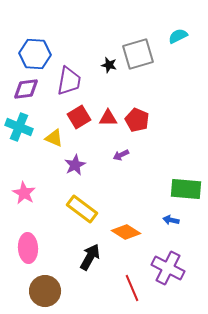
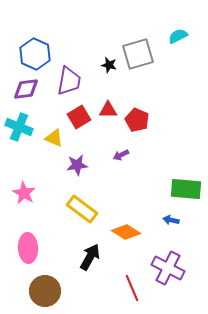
blue hexagon: rotated 20 degrees clockwise
red triangle: moved 8 px up
purple star: moved 2 px right; rotated 20 degrees clockwise
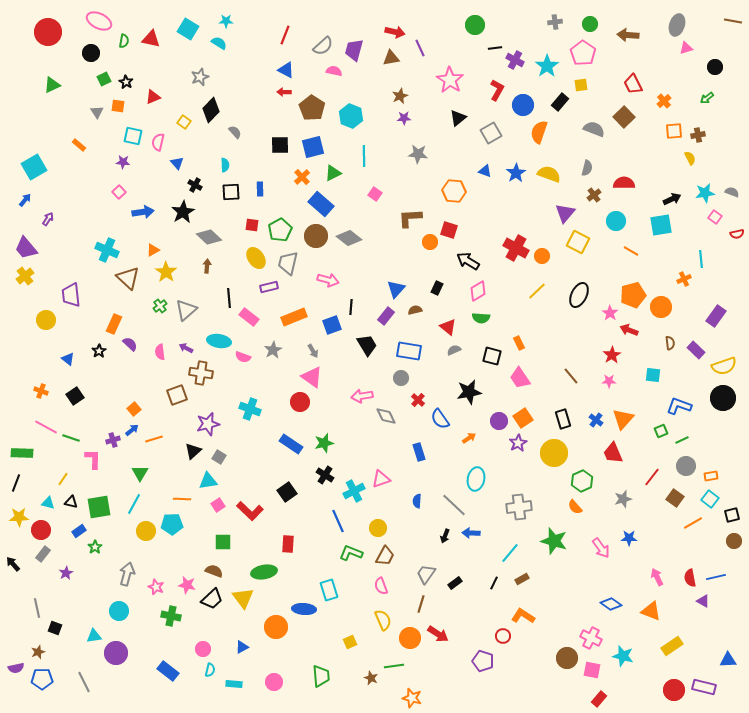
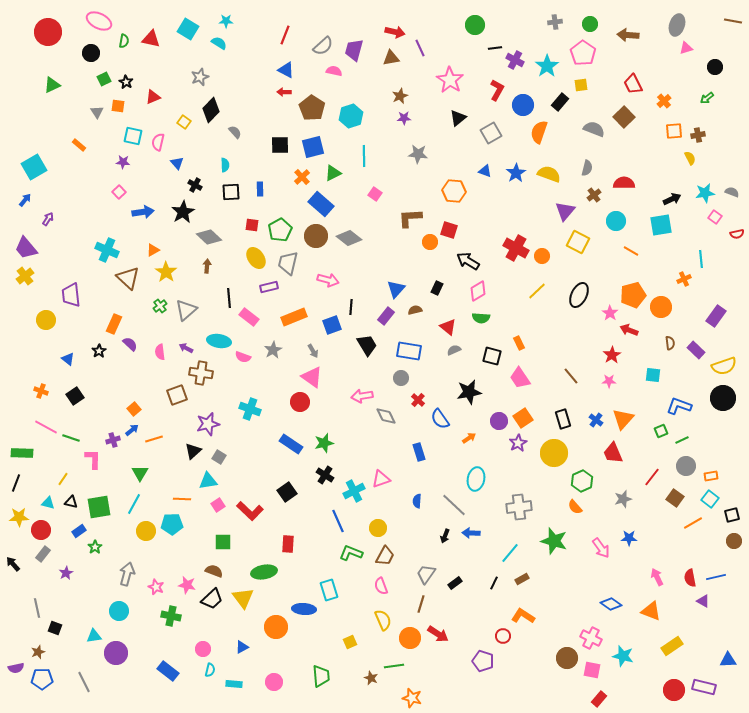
cyan hexagon at (351, 116): rotated 20 degrees clockwise
purple triangle at (565, 213): moved 2 px up
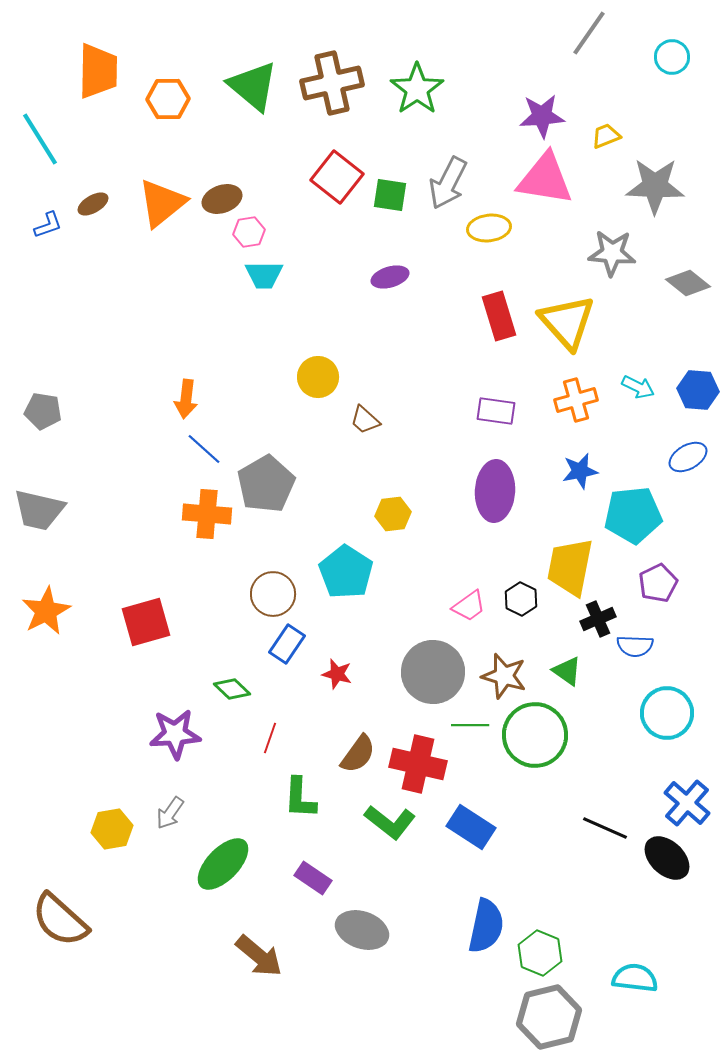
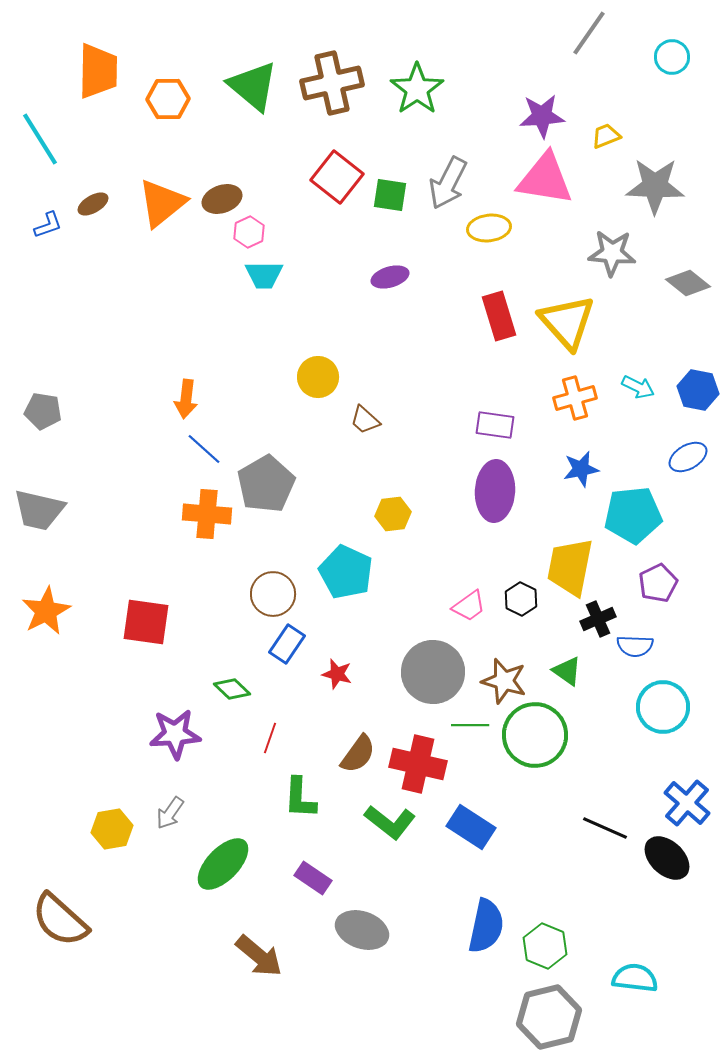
pink hexagon at (249, 232): rotated 16 degrees counterclockwise
blue hexagon at (698, 390): rotated 6 degrees clockwise
orange cross at (576, 400): moved 1 px left, 2 px up
purple rectangle at (496, 411): moved 1 px left, 14 px down
blue star at (580, 471): moved 1 px right, 2 px up
cyan pentagon at (346, 572): rotated 8 degrees counterclockwise
red square at (146, 622): rotated 24 degrees clockwise
brown star at (504, 676): moved 5 px down
cyan circle at (667, 713): moved 4 px left, 6 px up
green hexagon at (540, 953): moved 5 px right, 7 px up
- - - - - - -
What this task involves
Nothing but the lines from the one that holds "purple triangle at (565, 213): moved 2 px up" through the end of the data should appear, written out exactly, without pictures.

Answer below
purple triangle at (565, 213): moved 2 px up
pink hexagon at (249, 232): rotated 16 degrees counterclockwise
blue hexagon at (698, 390): rotated 6 degrees clockwise
orange cross at (576, 400): moved 1 px left, 2 px up
purple rectangle at (496, 411): moved 1 px left, 14 px down
blue star at (580, 471): moved 1 px right, 2 px up
cyan pentagon at (346, 572): rotated 8 degrees counterclockwise
red square at (146, 622): rotated 24 degrees clockwise
brown star at (504, 676): moved 5 px down
cyan circle at (667, 713): moved 4 px left, 6 px up
green hexagon at (540, 953): moved 5 px right, 7 px up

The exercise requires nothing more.